_Work order:_ Please give back only the lines below from the one containing "LUX2: BH1750 -> TSL2561" to the one containing "LUX2 pin SCL: D5 -> D0", each repeated word for word, both ends included.

# # # # #

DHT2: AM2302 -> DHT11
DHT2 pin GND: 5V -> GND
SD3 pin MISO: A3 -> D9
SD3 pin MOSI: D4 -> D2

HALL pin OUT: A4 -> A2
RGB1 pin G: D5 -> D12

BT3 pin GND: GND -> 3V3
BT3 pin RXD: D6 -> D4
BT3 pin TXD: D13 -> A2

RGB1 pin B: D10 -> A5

# # # # #

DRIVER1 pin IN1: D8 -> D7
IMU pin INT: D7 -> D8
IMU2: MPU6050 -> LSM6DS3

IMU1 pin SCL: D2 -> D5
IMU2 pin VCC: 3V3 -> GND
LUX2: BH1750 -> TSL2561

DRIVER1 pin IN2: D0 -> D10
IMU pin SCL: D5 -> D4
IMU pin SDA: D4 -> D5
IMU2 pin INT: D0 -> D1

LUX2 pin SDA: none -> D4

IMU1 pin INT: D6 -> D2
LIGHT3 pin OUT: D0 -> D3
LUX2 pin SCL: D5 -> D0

# # # # #

_Solution to the exercise:_
LUX2: BH1750 -> TSL2561

DRIVER1 pin IN2: D0 -> D10
IMU pin SCL: D5 -> D4
IMU pin SDA: D4 -> D5
IMU2 pin INT: D0 -> D1

LUX2 pin SDA: none -> D4

IMU1 pin INT: D6 -> D2
LIGHT3 pin OUT: D0 -> D3
LUX2 pin SCL: D5 -> D0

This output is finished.